• TASK INPUT
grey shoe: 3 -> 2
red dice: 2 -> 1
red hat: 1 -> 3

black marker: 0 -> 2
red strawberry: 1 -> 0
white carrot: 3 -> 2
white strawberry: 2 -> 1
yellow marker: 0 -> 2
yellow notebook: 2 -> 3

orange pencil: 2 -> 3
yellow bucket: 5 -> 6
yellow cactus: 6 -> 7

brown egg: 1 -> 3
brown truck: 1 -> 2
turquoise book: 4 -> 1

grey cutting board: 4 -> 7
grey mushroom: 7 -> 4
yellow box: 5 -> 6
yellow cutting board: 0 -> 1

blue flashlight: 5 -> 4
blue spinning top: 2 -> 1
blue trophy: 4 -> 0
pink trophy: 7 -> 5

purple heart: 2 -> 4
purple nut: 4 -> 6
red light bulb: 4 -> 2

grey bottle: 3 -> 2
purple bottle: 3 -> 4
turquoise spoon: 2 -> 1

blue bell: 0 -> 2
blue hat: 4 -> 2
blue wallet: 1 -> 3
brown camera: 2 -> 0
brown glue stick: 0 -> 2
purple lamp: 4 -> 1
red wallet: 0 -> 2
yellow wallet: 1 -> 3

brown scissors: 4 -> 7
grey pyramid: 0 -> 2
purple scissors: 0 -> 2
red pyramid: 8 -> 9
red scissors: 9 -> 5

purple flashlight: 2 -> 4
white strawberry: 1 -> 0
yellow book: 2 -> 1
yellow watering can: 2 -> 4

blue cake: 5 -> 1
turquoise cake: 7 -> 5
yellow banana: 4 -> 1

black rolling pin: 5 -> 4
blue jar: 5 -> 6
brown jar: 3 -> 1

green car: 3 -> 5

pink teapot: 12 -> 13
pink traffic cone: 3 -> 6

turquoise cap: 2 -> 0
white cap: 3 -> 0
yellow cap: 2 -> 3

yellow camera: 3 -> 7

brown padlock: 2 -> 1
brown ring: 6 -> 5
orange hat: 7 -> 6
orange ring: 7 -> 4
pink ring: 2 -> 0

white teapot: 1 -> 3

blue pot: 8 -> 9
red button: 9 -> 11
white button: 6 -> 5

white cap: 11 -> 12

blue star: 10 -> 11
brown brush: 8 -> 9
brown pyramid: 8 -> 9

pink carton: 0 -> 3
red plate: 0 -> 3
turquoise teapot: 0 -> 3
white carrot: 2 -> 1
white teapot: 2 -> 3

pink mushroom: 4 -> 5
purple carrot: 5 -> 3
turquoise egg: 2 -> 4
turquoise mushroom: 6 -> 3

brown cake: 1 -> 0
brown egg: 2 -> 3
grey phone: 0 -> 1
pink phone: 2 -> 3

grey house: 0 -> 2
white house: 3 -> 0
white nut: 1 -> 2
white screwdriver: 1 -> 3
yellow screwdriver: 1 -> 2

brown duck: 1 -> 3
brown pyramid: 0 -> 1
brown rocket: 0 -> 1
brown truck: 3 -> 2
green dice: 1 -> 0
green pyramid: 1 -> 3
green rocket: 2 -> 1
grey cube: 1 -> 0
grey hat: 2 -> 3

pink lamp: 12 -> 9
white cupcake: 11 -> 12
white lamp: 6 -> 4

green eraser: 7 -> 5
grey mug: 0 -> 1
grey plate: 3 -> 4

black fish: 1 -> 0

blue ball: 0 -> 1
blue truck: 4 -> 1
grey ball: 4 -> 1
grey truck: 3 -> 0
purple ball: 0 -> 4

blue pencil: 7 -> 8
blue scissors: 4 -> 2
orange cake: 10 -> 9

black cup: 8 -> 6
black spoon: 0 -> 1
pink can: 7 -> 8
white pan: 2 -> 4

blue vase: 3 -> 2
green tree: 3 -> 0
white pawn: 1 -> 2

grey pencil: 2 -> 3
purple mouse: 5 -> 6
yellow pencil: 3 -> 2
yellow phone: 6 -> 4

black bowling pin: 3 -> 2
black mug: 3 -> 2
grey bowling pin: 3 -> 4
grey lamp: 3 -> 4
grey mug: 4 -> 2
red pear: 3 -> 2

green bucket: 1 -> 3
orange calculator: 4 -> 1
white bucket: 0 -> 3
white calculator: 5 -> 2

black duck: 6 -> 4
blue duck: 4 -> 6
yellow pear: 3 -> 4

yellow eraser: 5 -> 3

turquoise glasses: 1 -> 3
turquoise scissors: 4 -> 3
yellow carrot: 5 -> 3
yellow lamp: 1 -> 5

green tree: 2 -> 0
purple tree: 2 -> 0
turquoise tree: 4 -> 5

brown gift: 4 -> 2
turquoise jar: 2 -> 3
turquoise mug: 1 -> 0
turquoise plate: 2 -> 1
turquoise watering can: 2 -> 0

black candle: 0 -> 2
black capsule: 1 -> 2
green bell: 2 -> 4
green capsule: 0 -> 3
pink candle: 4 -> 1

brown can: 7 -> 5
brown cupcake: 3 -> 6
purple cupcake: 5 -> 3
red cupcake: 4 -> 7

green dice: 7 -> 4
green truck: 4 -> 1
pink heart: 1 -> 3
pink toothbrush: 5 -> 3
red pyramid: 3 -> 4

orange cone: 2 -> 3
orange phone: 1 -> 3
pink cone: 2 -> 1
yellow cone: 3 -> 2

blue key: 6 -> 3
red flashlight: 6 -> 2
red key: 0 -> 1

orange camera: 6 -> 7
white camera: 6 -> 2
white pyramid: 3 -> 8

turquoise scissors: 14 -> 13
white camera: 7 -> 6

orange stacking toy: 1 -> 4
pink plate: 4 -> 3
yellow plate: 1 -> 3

• WHAT YOU ARE ASKED TO DO
Copy only this part of the entries above: the line with "yellow marker: 0 -> 2", the line with "purple flashlight: 2 -> 4", and the lines between, all exactly as written.

• EXERCISE OUTPUT
yellow marker: 0 -> 2
yellow notebook: 2 -> 3

orange pencil: 2 -> 3
yellow bucket: 5 -> 6
yellow cactus: 6 -> 7

brown egg: 1 -> 3
brown truck: 1 -> 2
turquoise book: 4 -> 1

grey cutting board: 4 -> 7
grey mushroom: 7 -> 4
yellow box: 5 -> 6
yellow cutting board: 0 -> 1

blue flashlight: 5 -> 4
blue spinning top: 2 -> 1
blue trophy: 4 -> 0
pink trophy: 7 -> 5

purple heart: 2 -> 4
purple nut: 4 -> 6
red light bulb: 4 -> 2

grey bottle: 3 -> 2
purple bottle: 3 -> 4
turquoise spoon: 2 -> 1

blue bell: 0 -> 2
blue hat: 4 -> 2
blue wallet: 1 -> 3
brown camera: 2 -> 0
brown glue stick: 0 -> 2
purple lamp: 4 -> 1
red wallet: 0 -> 2
yellow wallet: 1 -> 3

brown scissors: 4 -> 7
grey pyramid: 0 -> 2
purple scissors: 0 -> 2
red pyramid: 8 -> 9
red scissors: 9 -> 5

purple flashlight: 2 -> 4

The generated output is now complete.